PROBLEM: Lines containing the word "instances" are to be located and copied.
start ENTRIES
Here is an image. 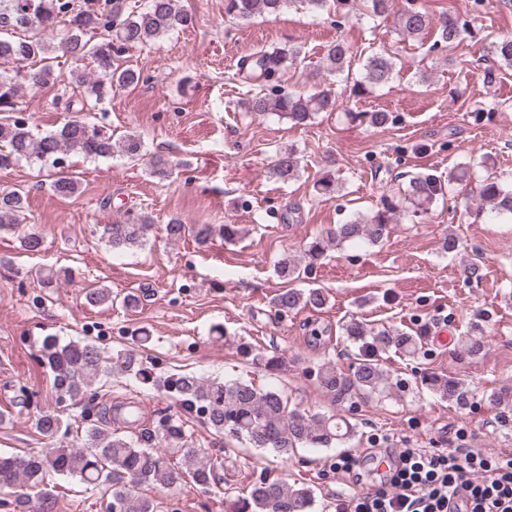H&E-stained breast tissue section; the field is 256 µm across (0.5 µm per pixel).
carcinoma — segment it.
Listing matches in <instances>:
<instances>
[{"label": "carcinoma", "mask_w": 512, "mask_h": 512, "mask_svg": "<svg viewBox=\"0 0 512 512\" xmlns=\"http://www.w3.org/2000/svg\"><path fill=\"white\" fill-rule=\"evenodd\" d=\"M395 0H366L370 17L394 16L395 30L415 37L431 28L433 17L425 8L412 3L403 9L394 8ZM299 3L314 12L333 8L338 18L353 12L354 0H224V15L239 23L257 15H273ZM193 23L192 15L177 6V0H145L137 6H126L124 0H103L95 7L76 11L71 0H0V58L29 61L38 65L34 71L17 70L0 73V169H6L25 159H36L52 166L63 164L69 154L85 159L108 158L119 152L130 159H139L145 152L140 135L129 132L120 144L88 125L80 118L69 119L56 131L44 135L33 133L32 126L23 119L7 116L19 111V100L26 87H46L60 81L51 54L61 50L62 55L79 62L89 56L95 63L97 75L90 77L78 69L70 71L71 79L80 89V111L94 110L112 90L132 87L139 83L141 73L131 68H120L114 62L117 50L147 46L175 31L184 30ZM109 33V38L94 41L98 30ZM467 23L448 15L441 20L440 40L433 44L453 46L462 41ZM499 65L512 69V37H503L493 45ZM353 51L344 41L328 46L324 55L327 70L344 71ZM301 63V49H255L243 58L239 66L242 82L253 92L247 108L251 112H273L294 126H305L319 112L337 107L338 96L331 87L315 91H285L281 86L284 73ZM397 66L387 52H375L362 64V77L354 82L350 94L359 97L372 89L384 86L392 79ZM351 118L360 119L373 127L391 122L387 112H353ZM283 183L298 176L299 158L292 147L279 153L272 168ZM52 191L67 198L78 190L77 180L59 176L51 183ZM446 194L445 183L433 174L410 177L398 193L382 197L380 206L367 215L356 217L347 224H339L307 246V254L317 259L336 242H354L376 245L384 241L388 225L400 215L412 210L422 213L437 198ZM471 199L480 209H490L499 215L512 216V182L489 173L470 191ZM26 210V192L19 189L0 191V231L17 235L20 248L28 253L41 251L42 238L21 230ZM151 225L140 219L132 224H109L105 227L107 242L114 250L140 247L146 241ZM167 236L178 241L186 235L205 246L213 233L211 224H185L174 216L166 225ZM277 275L293 281L300 270L288 256L281 258L275 268ZM329 300L321 288H286L271 299L279 313L292 312L303 306L312 309L324 307ZM346 336L358 344L357 362L352 373L344 375L336 364L327 361L317 368V379L326 391L344 396L392 395L389 375L383 368V354L395 352L415 358L420 356L425 337L421 330L375 328L358 320L343 327ZM461 351L475 356L482 351L483 337L474 327L459 338ZM239 352L252 362L268 369L279 366L276 358H264L252 345L241 342ZM39 360L53 375V385L60 397L95 400L96 381L115 373L135 380L144 390L171 397L182 409L199 414L206 425L225 442H246L258 450L271 452L284 459L295 455L299 448H338L355 436L356 427L335 414H309L274 390H261L242 380L217 381L191 373L157 374L145 366L132 352L111 357L96 344L70 341L66 344L49 337L40 349ZM421 385L440 398L450 402L467 398L463 383L455 378L424 376ZM95 422L86 428L83 443L78 448L60 445L39 453L25 455L0 452V491L16 492L21 487L47 486L56 477L77 478L93 486L105 485L111 491V512H156L154 500L138 493L145 483H159L174 487L185 478L205 492L221 493L220 471L223 461L200 448L193 447L187 438L184 422L170 416H161L153 429L132 437L118 431H107L100 423L112 422V409H96ZM39 429L48 438H55L63 422L60 416L47 412L40 416ZM182 452L185 471L171 466L165 449ZM314 501L311 489L305 485L290 484L285 480L260 478L247 487V493L230 501L232 512H307Z\"/></svg>", "instance_id": "cac0c4a2"}]
</instances>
end ENTRIES
IN RESPONSE:
Listing matches in <instances>:
<instances>
</instances>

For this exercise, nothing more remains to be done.